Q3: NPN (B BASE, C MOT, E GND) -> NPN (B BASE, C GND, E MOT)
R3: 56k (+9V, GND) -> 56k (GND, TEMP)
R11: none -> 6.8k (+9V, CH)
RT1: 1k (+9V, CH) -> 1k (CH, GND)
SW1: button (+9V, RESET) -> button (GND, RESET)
################
> [What you will do] Your task is to quote the listing above word for word.

> [Answer space]
Q3: NPN (B BASE, C MOT, E GND) -> NPN (B BASE, C GND, E MOT)
R3: 56k (+9V, GND) -> 56k (GND, TEMP)
R11: none -> 6.8k (+9V, CH)
RT1: 1k (+9V, CH) -> 1k (CH, GND)
SW1: button (+9V, RESET) -> button (GND, RESET)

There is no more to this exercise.